* WORK TASK:
Without any pictures, retype exactly the lines from the one with "RADIO2 pin CSN: D13 -> A0" through the final line of the records.

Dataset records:
------------------------

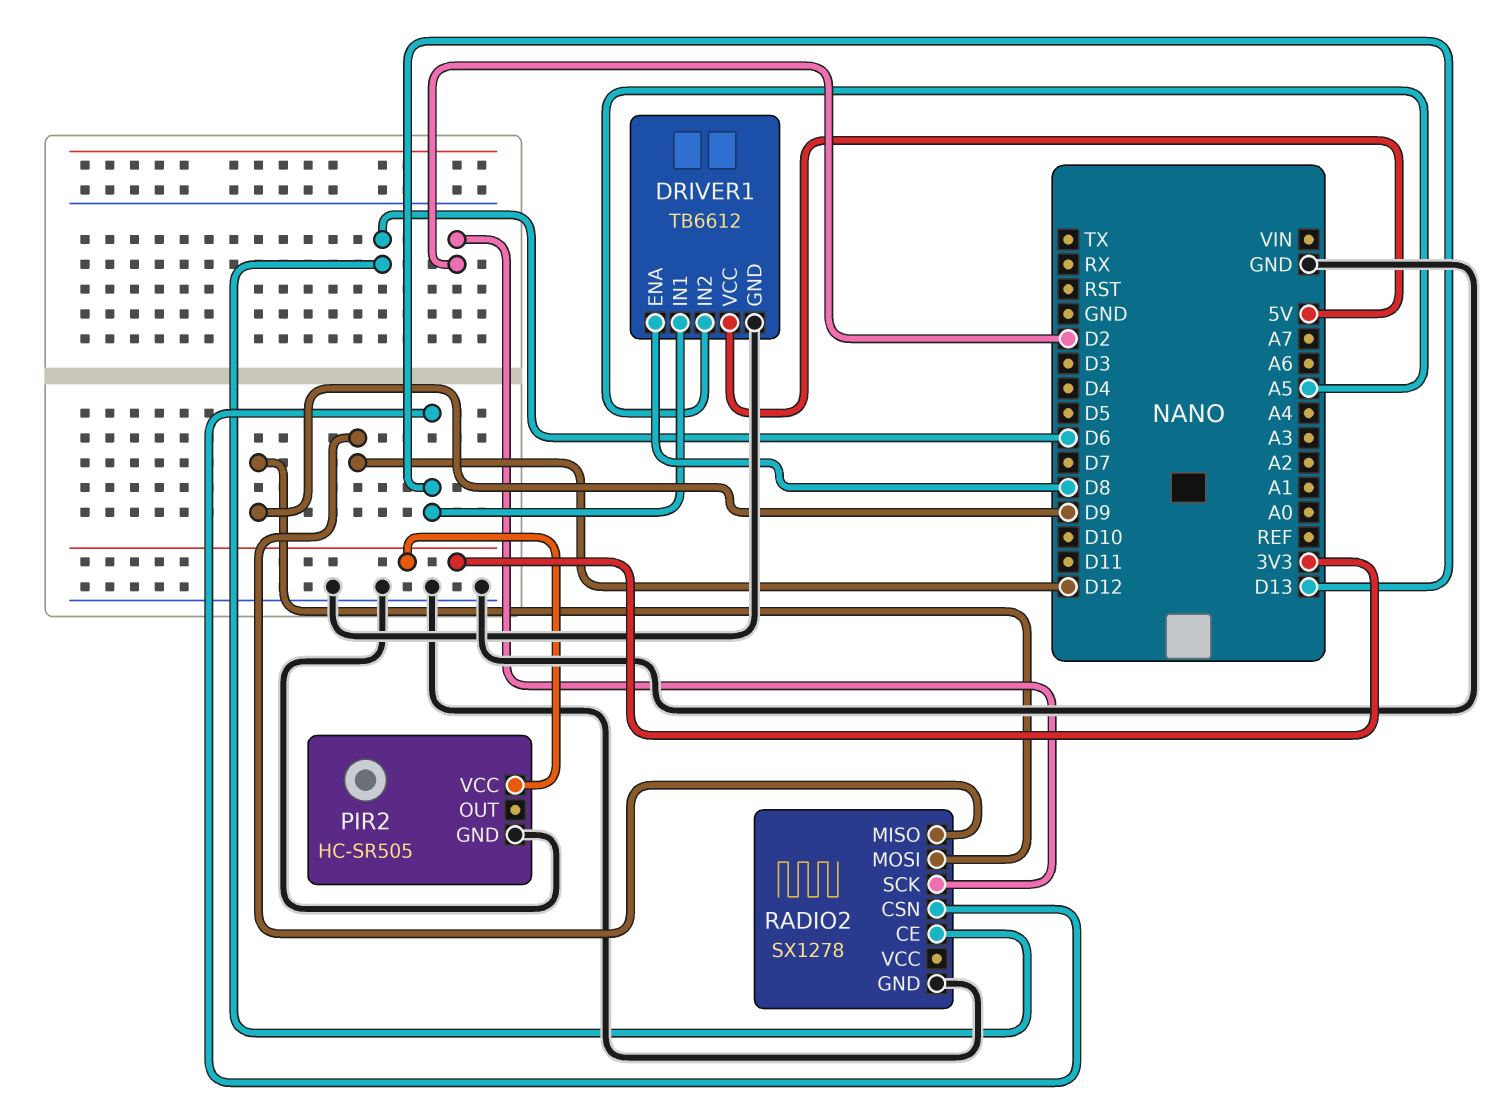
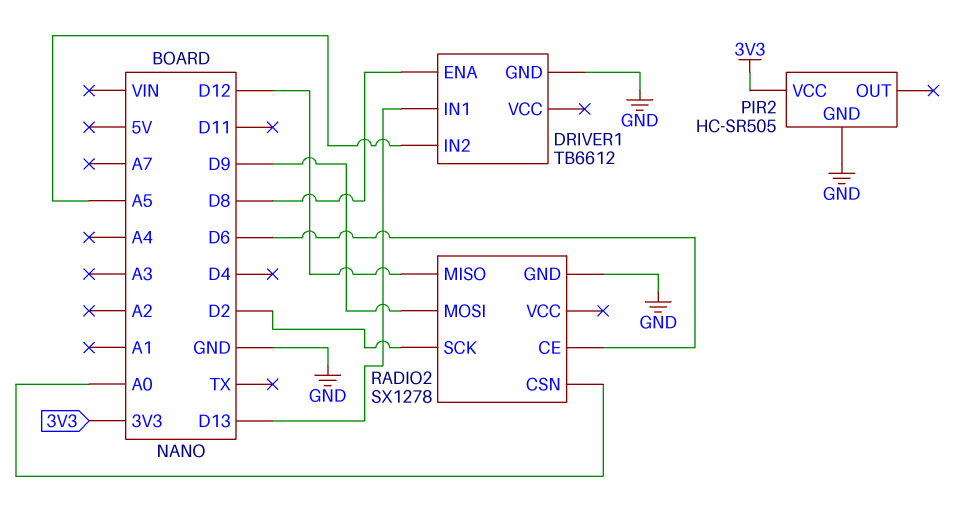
DRIVER1 pin VCC: 5V -> none
RADIO2 pin CSN: D13 -> A0

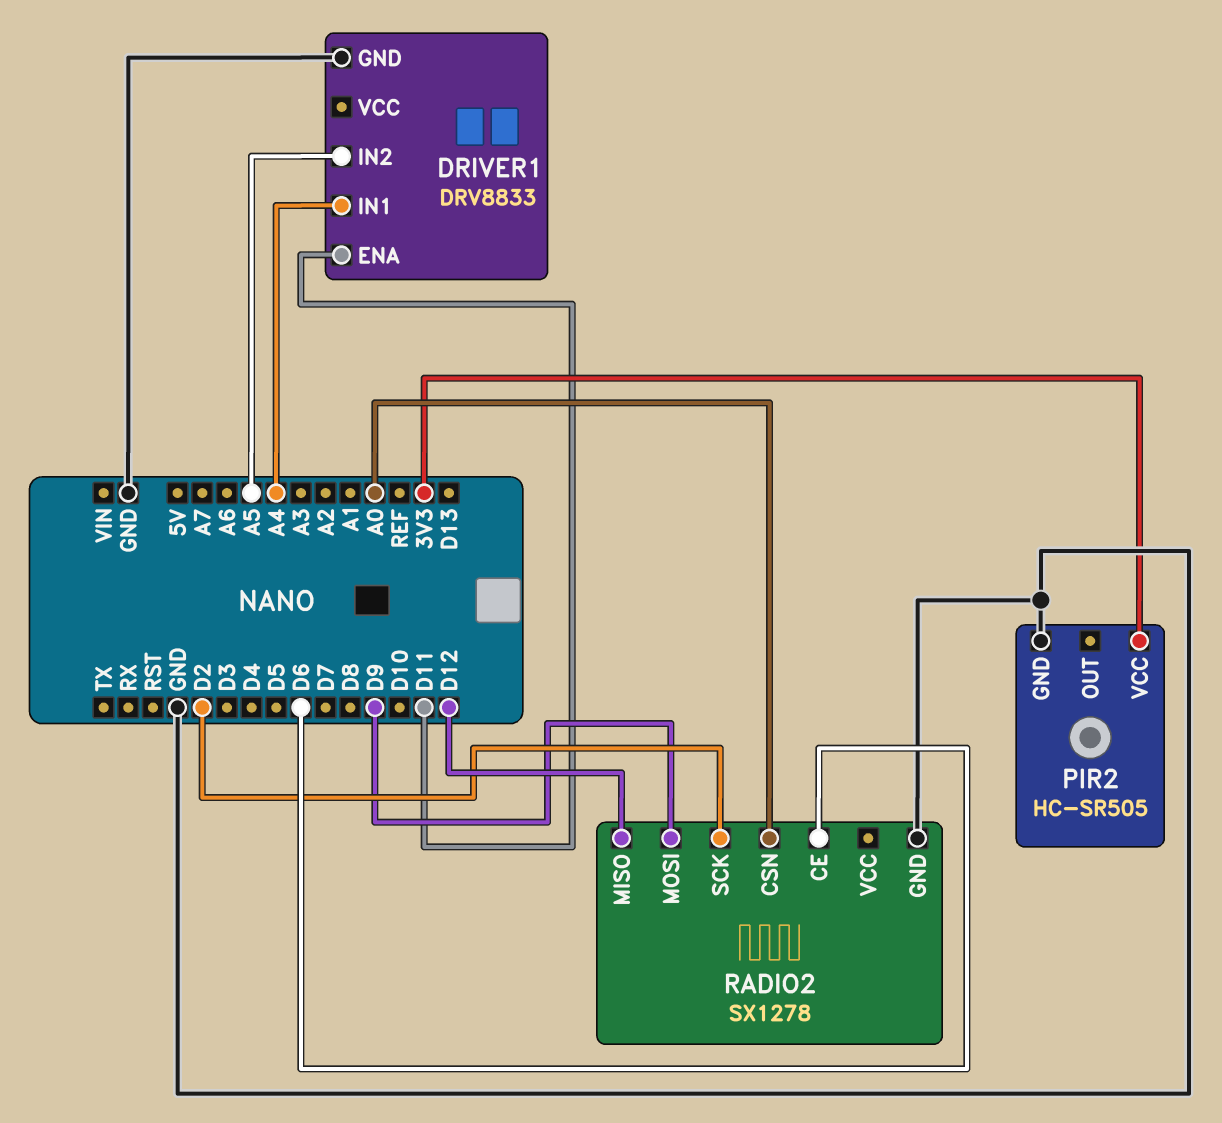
DRIVER1: TB6612 -> DRV8833
DRIVER1 pin ENA: D8 -> D11
DRIVER1 pin IN1: D13 -> A4

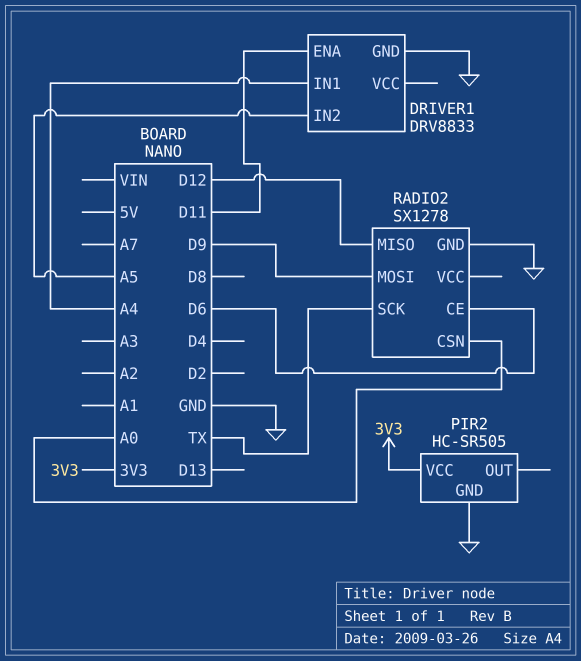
RADIO2 pin SCK: D2 -> TX

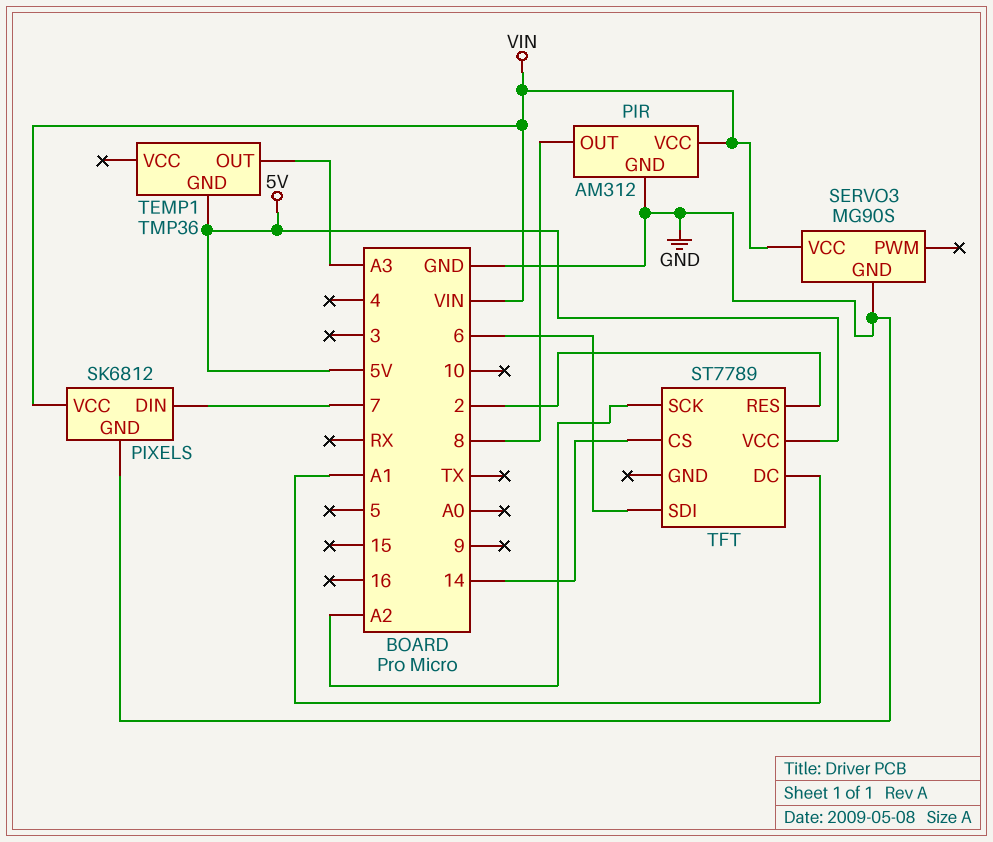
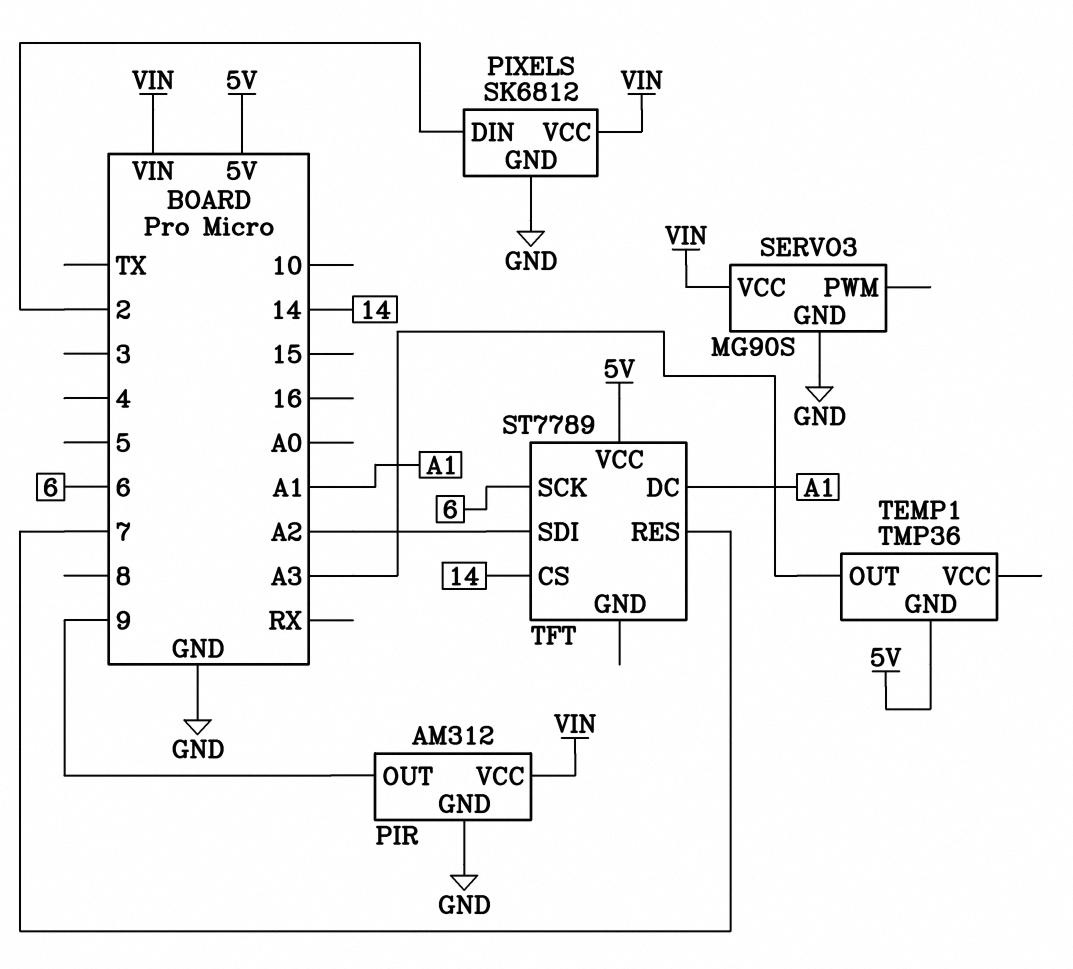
PIR pin OUT: 8 -> 9
PIXELS pin DIN: 7 -> 2
TFT pin RES: 2 -> 7
TFT pin SCK: A2 -> 6
TFT pin SDI: 6 -> A2

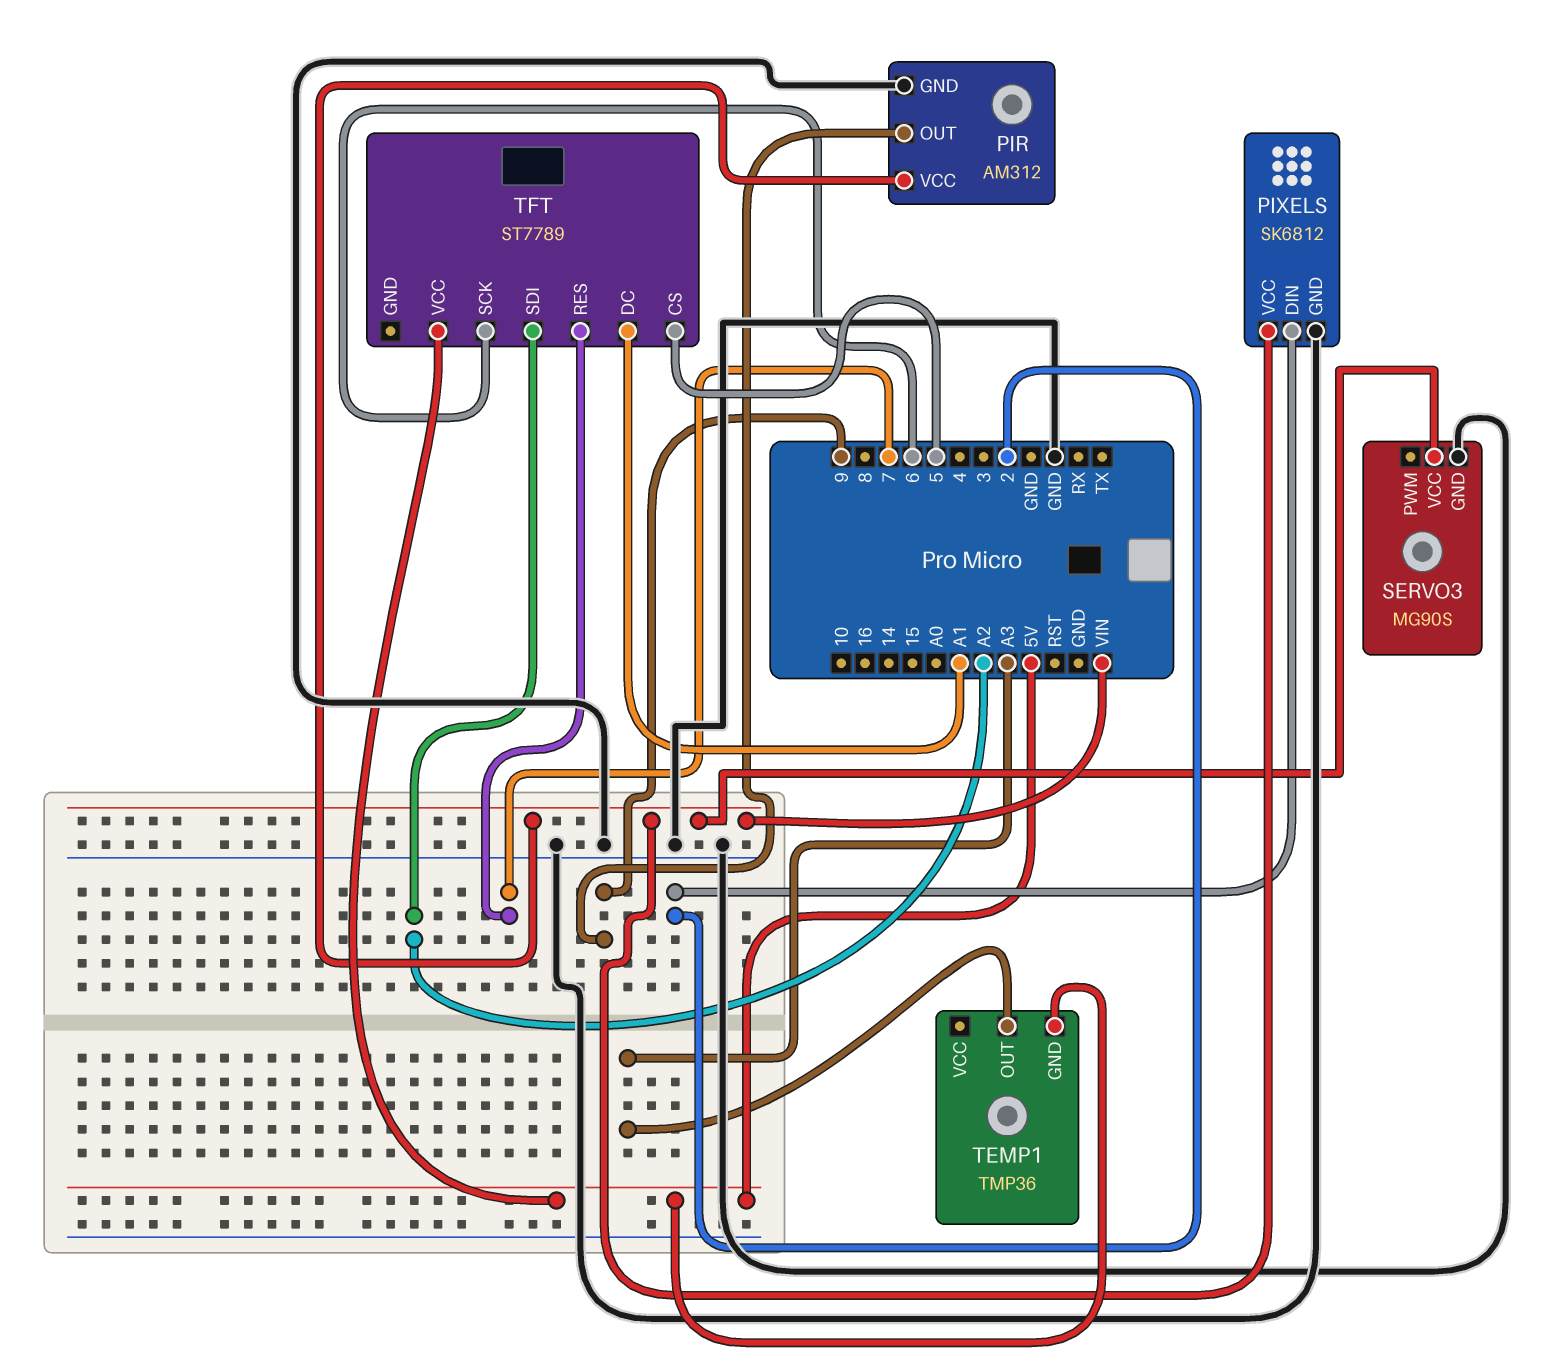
TFT pin CS: 14 -> 5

------------------------

* REPLY TO THE EXERCISE:
RADIO2 pin CSN: D13 -> A0

DRIVER1: TB6612 -> DRV8833
DRIVER1 pin ENA: D8 -> D11
DRIVER1 pin IN1: D13 -> A4

RADIO2 pin SCK: D2 -> TX

PIR pin OUT: 8 -> 9
PIXELS pin DIN: 7 -> 2
TFT pin RES: 2 -> 7
TFT pin SCK: A2 -> 6
TFT pin SDI: 6 -> A2

TFT pin CS: 14 -> 5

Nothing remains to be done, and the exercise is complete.